### Data excerpts

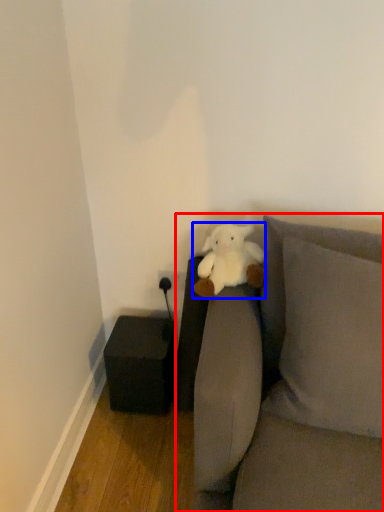
Question: Which object appears farthest to the camera in this image, studio couch (highlighted by a red box) or teddy bear (highlighted by a blue box)?

Choices:
 (A) studio couch
 (B) teddy bear

Answer: (B)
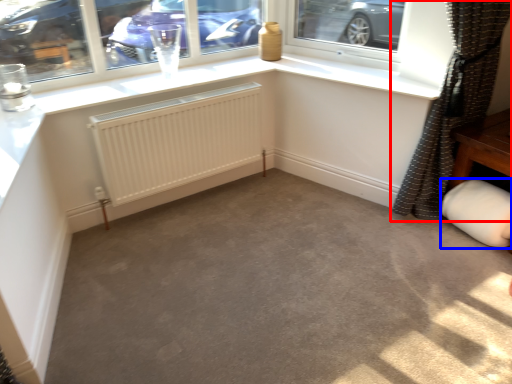
Question: Among these objects, which one is farthest to the camera, curtain (highlighted by a red box) or gray (highlighted by a blue box)?

Choices:
 (A) curtain
 (B) gray

Answer: (B)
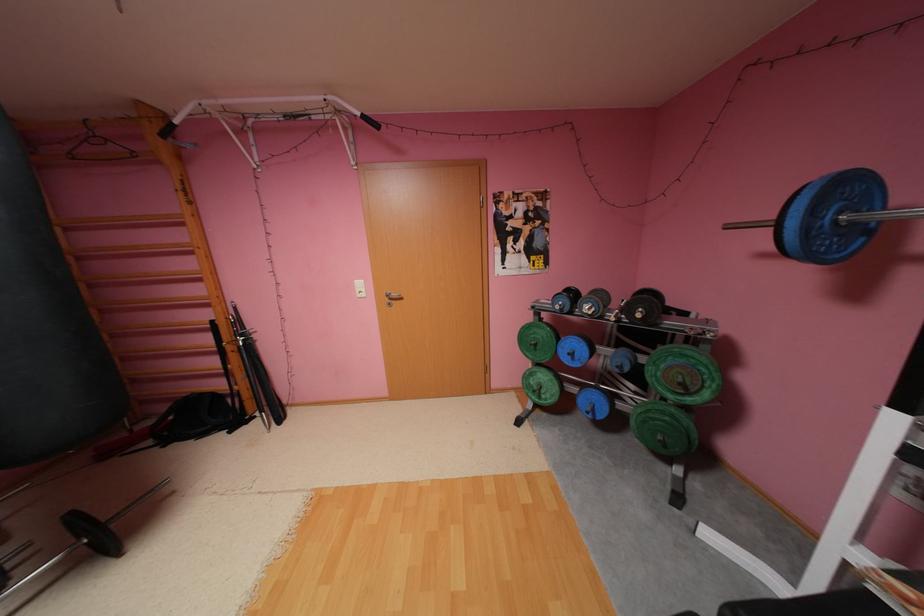
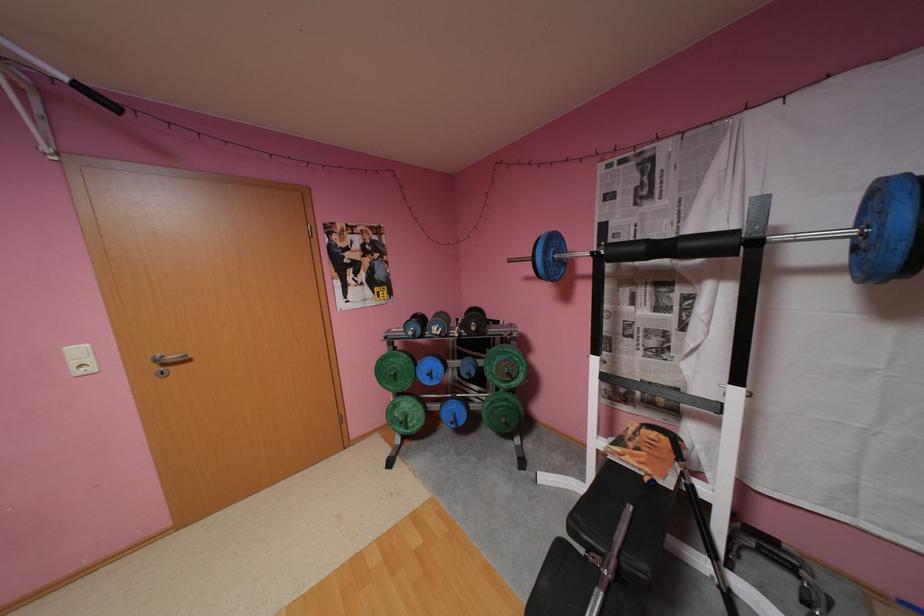
Question: How did the camera likely rotate?

Choices:
 (A) Left
 (B) Right
 (C) Up
 (D) Down

Answer: (B)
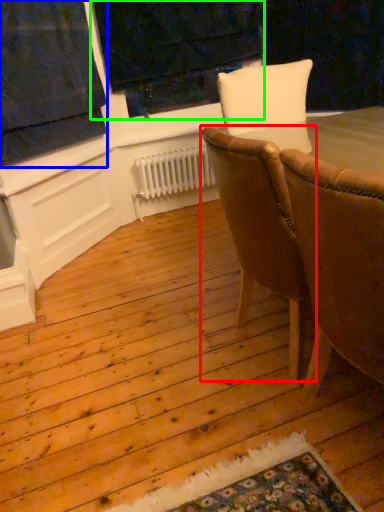
Question: Which object is the closest to the chair (highlighted by a red box)? Choose among these: curtain (highlighted by a blue box) or window frame (highlighted by a green box).

Choices:
 (A) curtain
 (B) window frame

Answer: (A)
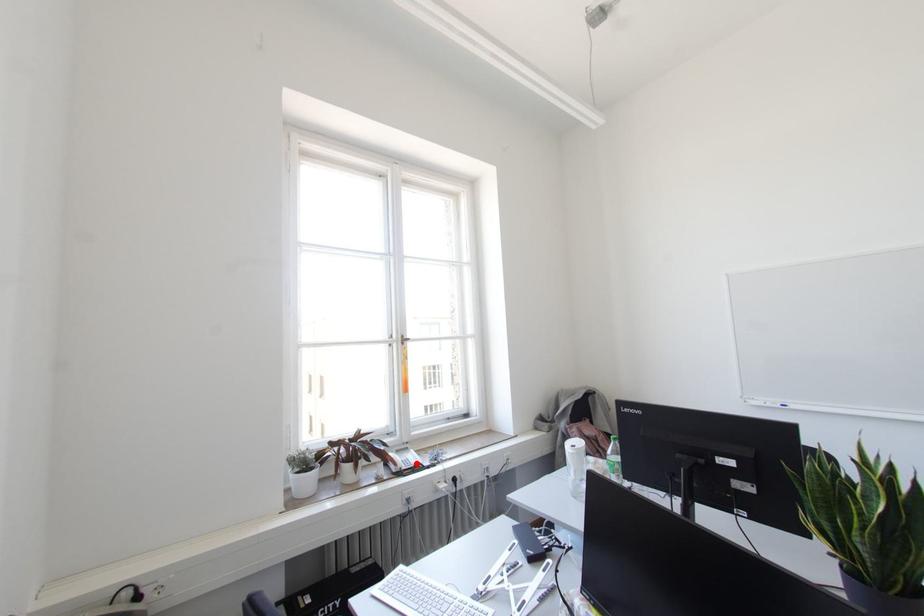
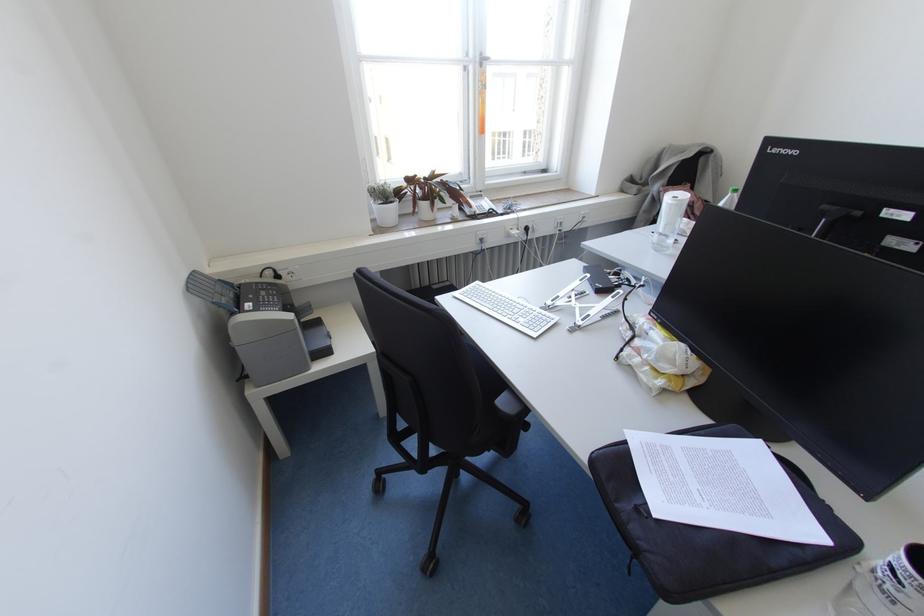
The point at the highlighted location is marked in the first image. Where is the corresponding point in the second image?

(490, 209)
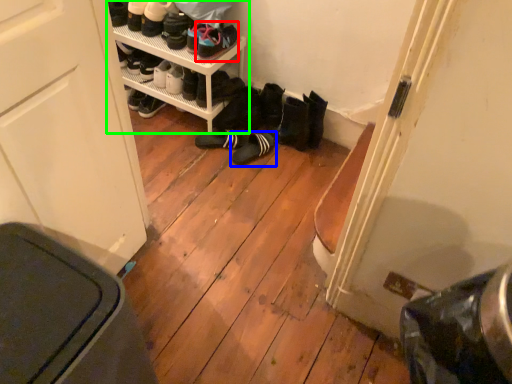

######

Problem to solve: Can you recast the lines as a JSON list of strings, one string per line, starting with the line containing "Answer: (A)" and going on through the last of the lines above, with both ends included, blank lines omitted, and the pictures left out?

Correct output:
[
  "Answer: (A)",
  "The point at the highlighted location is marked in the first image. Where is the corresponding point in the second image?",
  "(490, 209)"
]